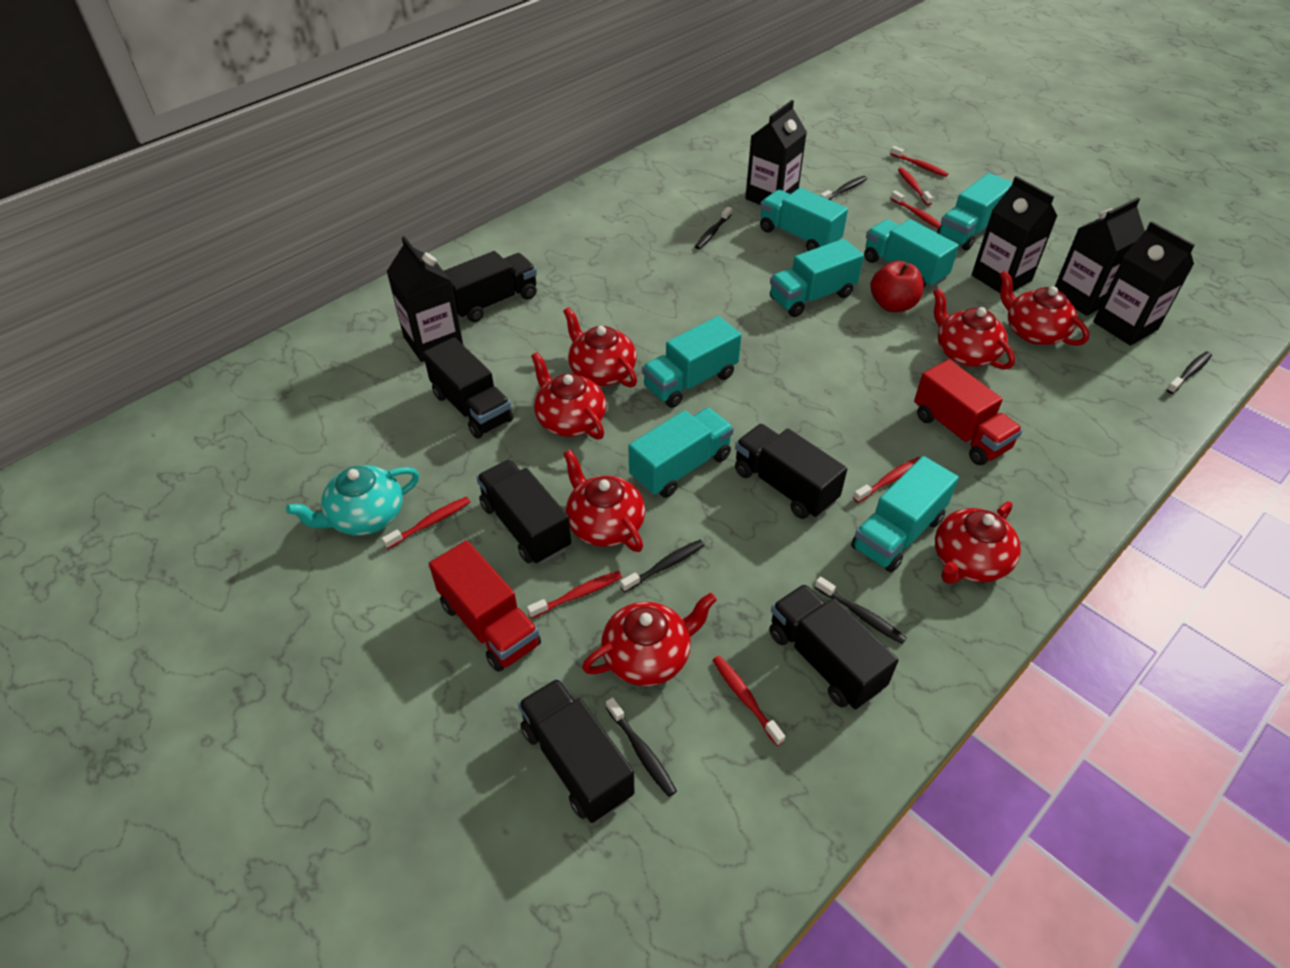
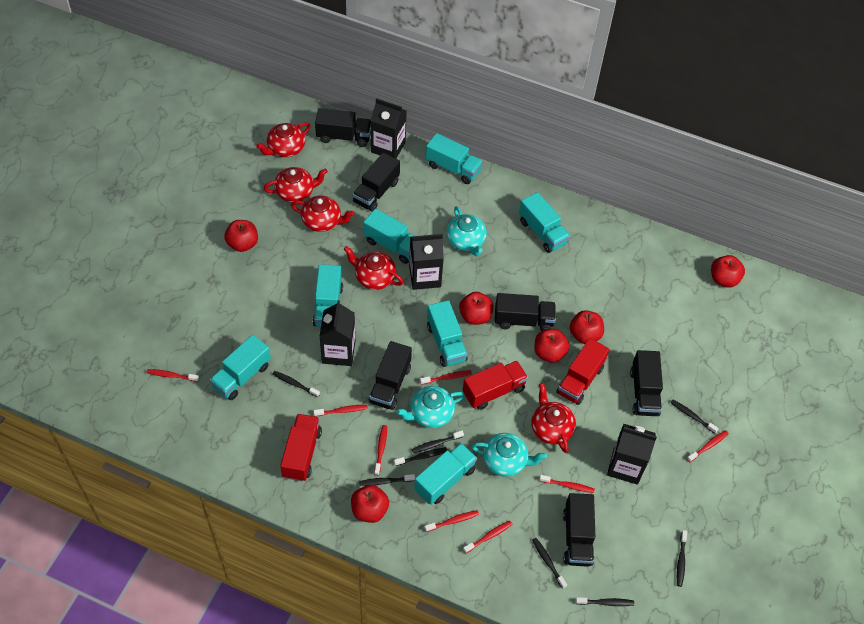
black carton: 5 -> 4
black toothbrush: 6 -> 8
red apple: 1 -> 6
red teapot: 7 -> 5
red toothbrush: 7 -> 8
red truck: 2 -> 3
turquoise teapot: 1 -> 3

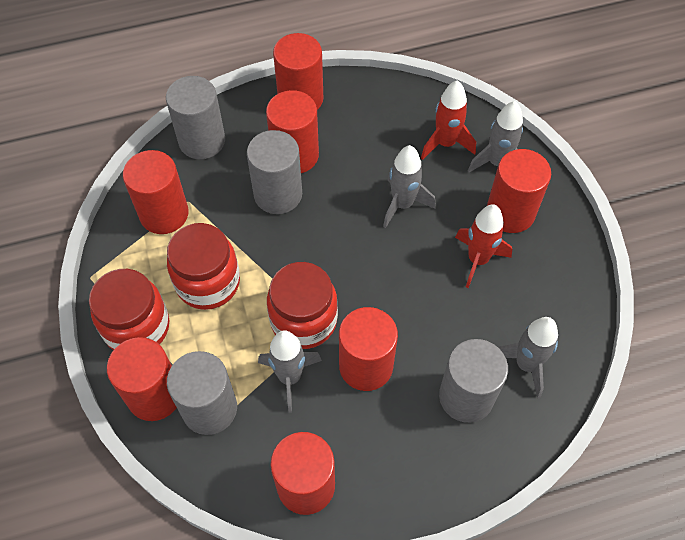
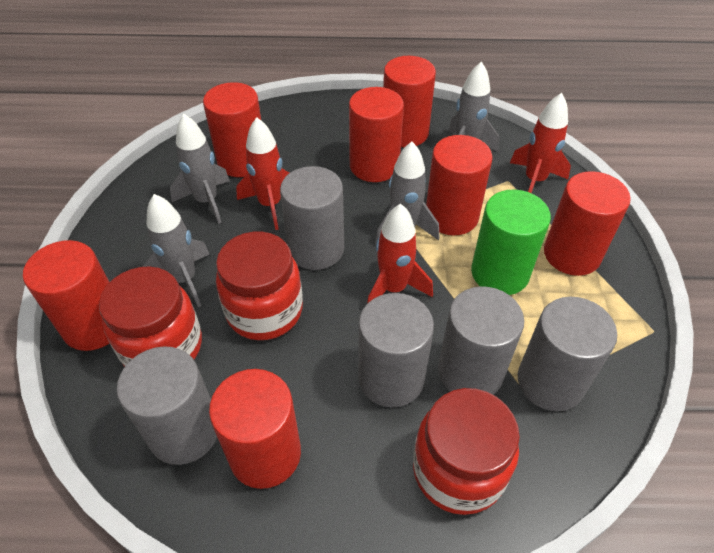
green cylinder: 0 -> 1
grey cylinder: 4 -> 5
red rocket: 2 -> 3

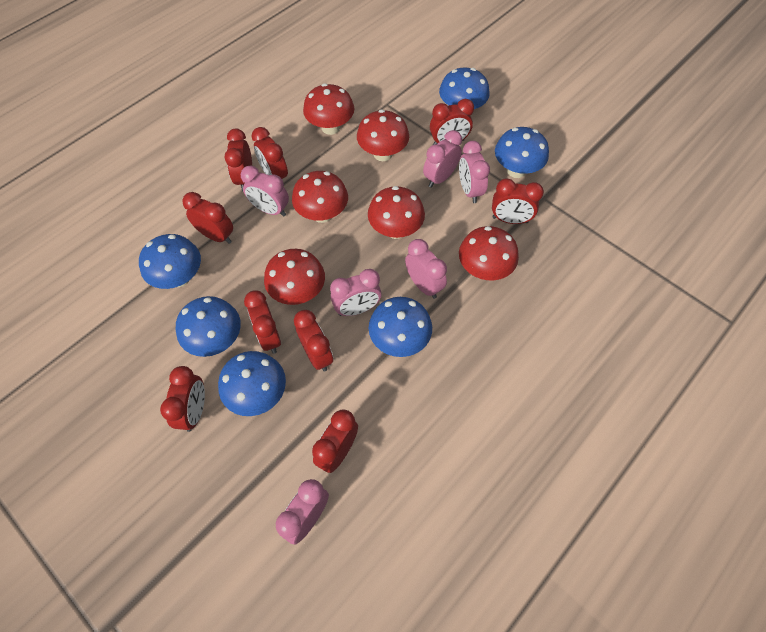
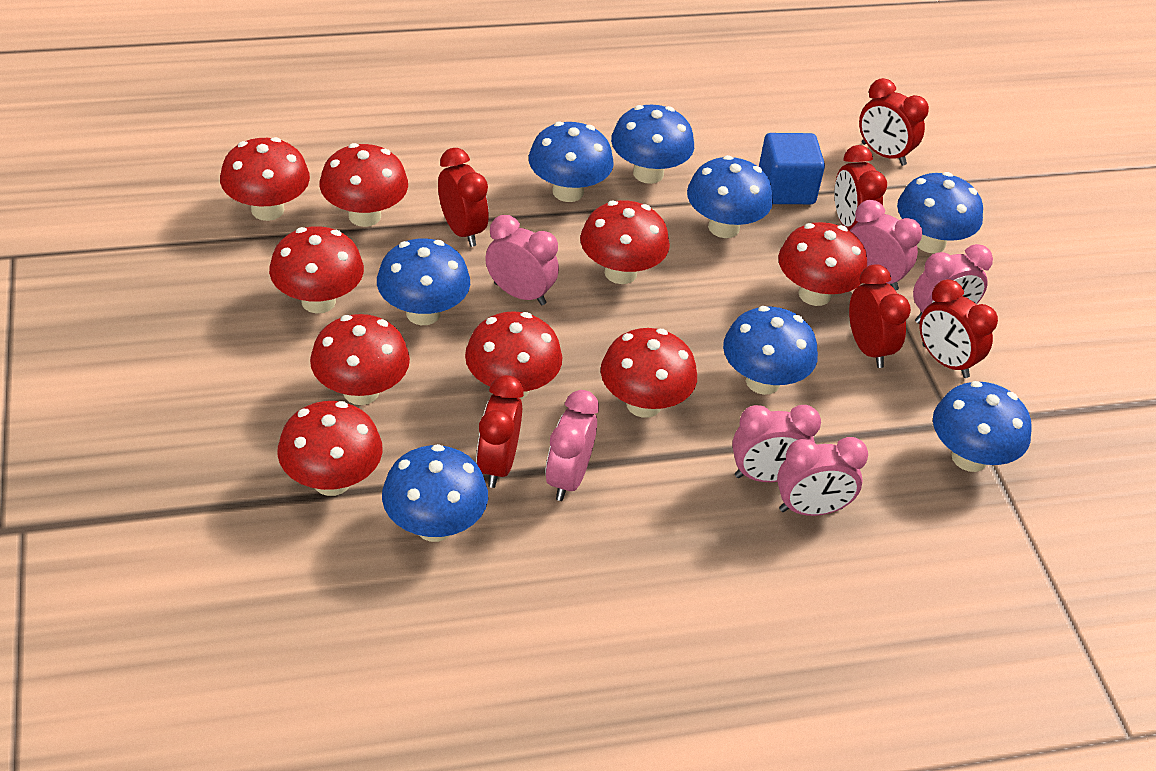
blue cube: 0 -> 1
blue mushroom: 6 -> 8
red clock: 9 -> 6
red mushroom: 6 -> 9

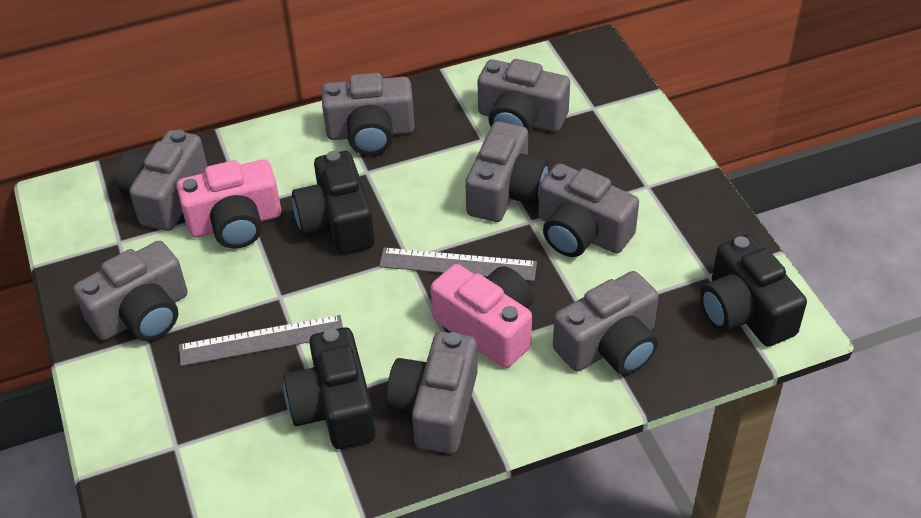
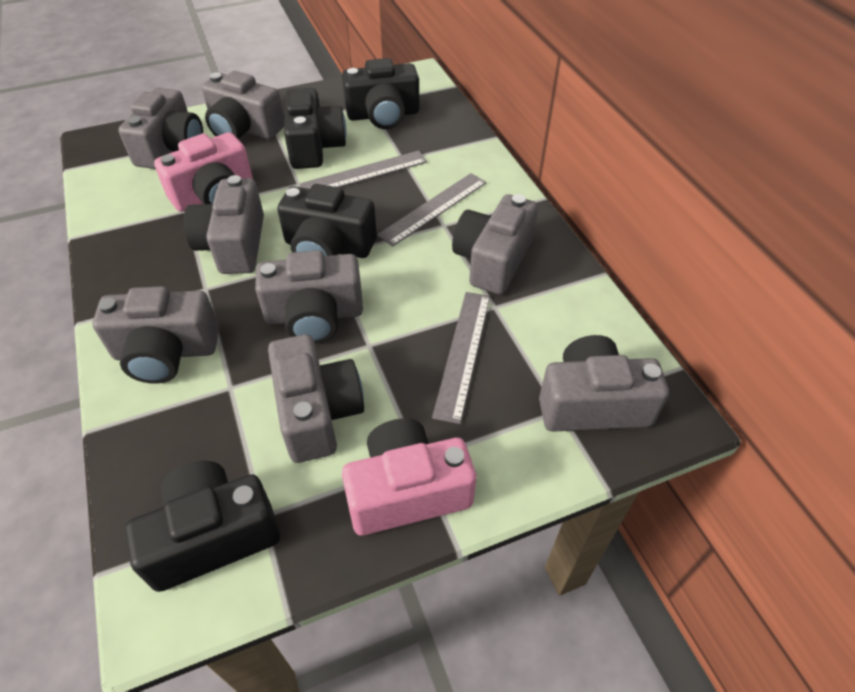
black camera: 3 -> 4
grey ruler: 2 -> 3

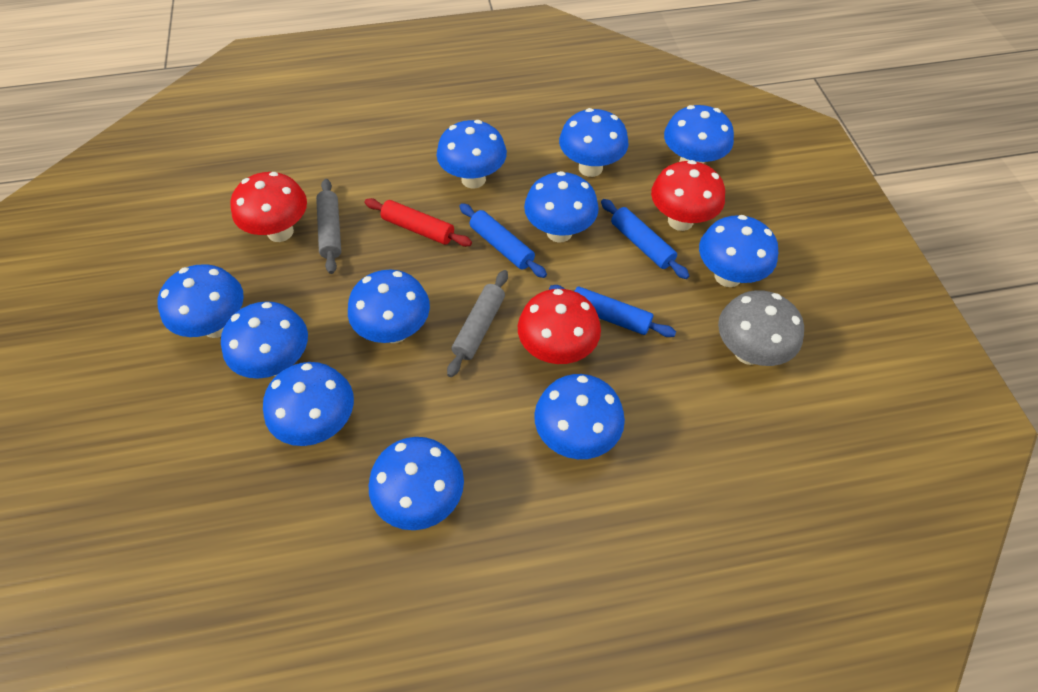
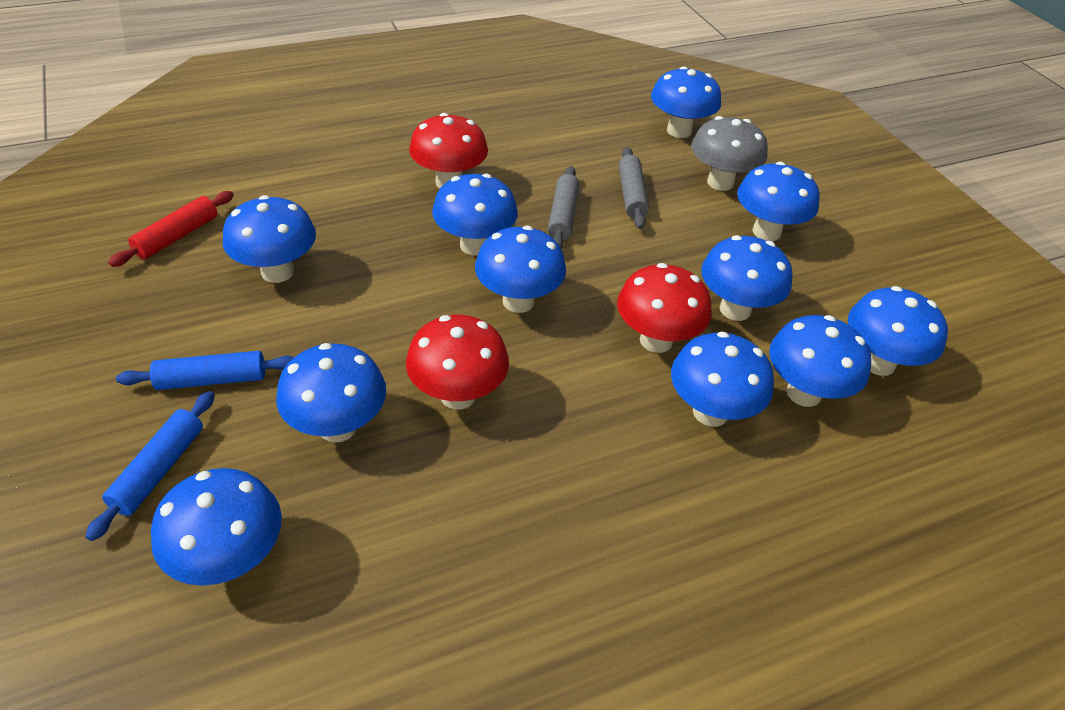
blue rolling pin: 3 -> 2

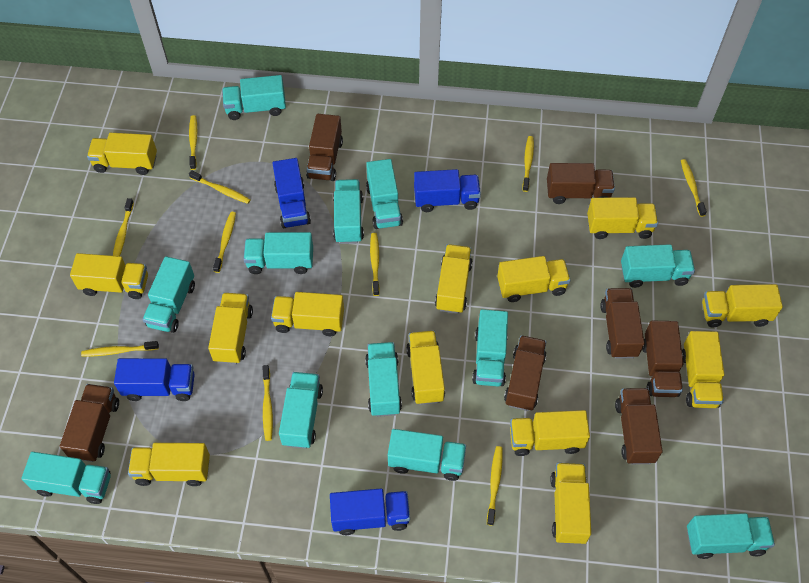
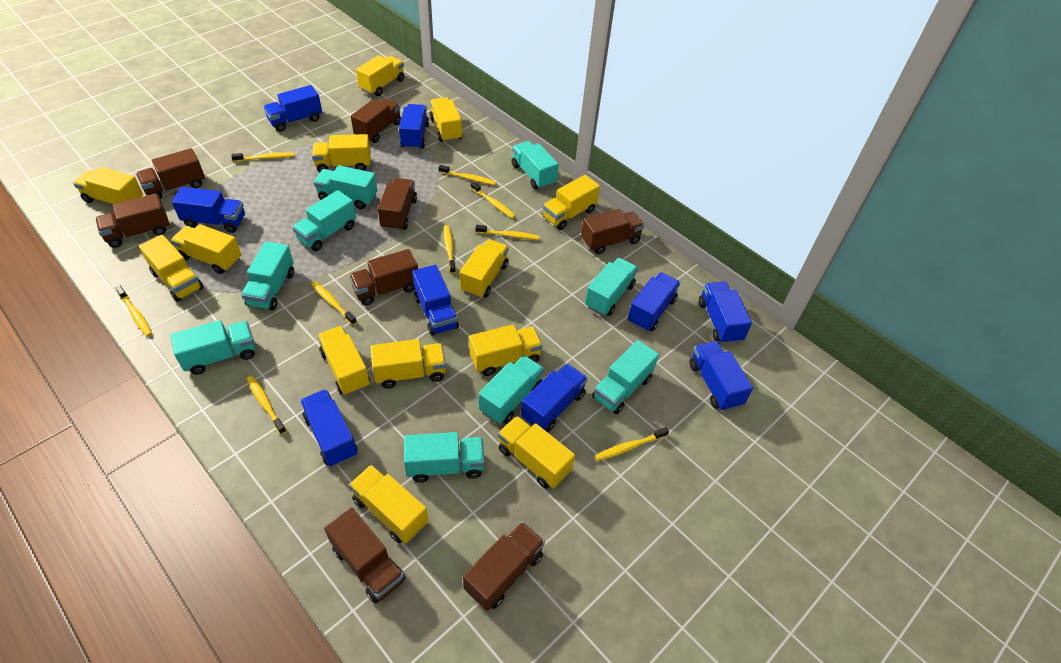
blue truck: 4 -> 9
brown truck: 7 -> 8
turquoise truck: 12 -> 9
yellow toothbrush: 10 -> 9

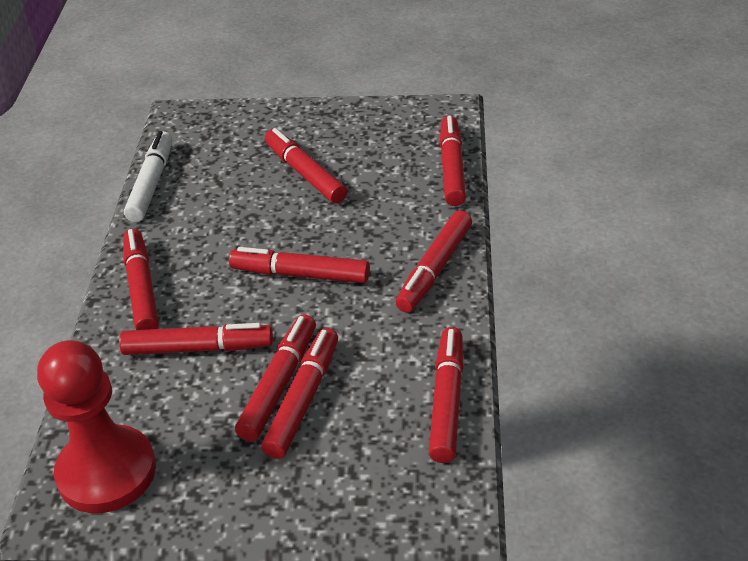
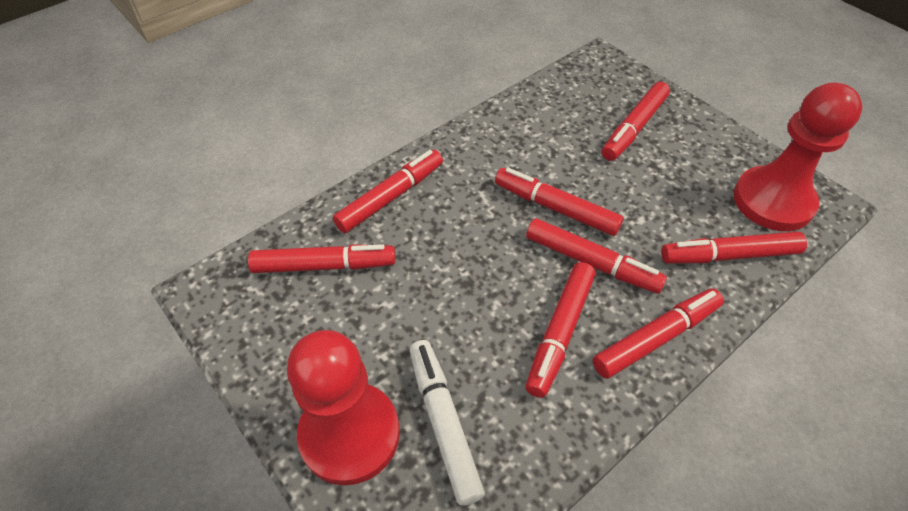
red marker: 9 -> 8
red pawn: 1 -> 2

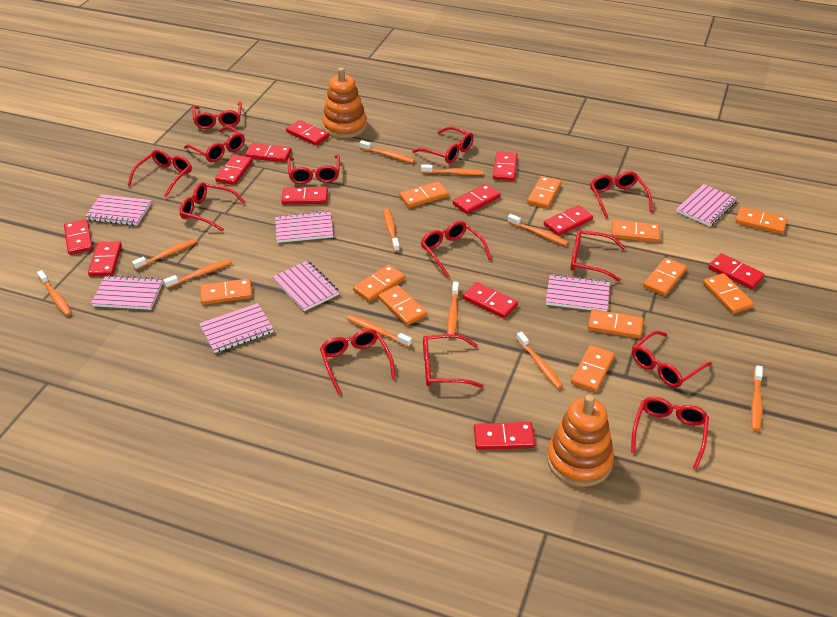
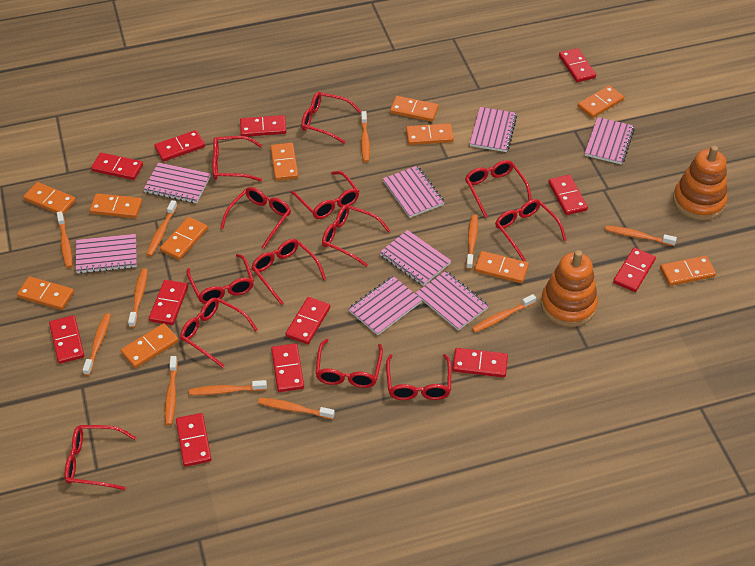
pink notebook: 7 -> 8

| YOUR TASK |
Each entry above should be copied exactly. The pictures should not.

| RESPONSE TO THIS TASK |
black carton: 5 -> 4
black toothbrush: 6 -> 8
red apple: 1 -> 6
red teapot: 7 -> 5
red toothbrush: 7 -> 8
red truck: 2 -> 3
turquoise teapot: 1 -> 3

green cylinder: 0 -> 1
grey cylinder: 4 -> 5
red rocket: 2 -> 3

blue cube: 0 -> 1
blue mushroom: 6 -> 8
red clock: 9 -> 6
red mushroom: 6 -> 9

black camera: 3 -> 4
grey ruler: 2 -> 3

blue rolling pin: 3 -> 2

blue truck: 4 -> 9
brown truck: 7 -> 8
turquoise truck: 12 -> 9
yellow toothbrush: 10 -> 9

red marker: 9 -> 8
red pawn: 1 -> 2

pink notebook: 7 -> 8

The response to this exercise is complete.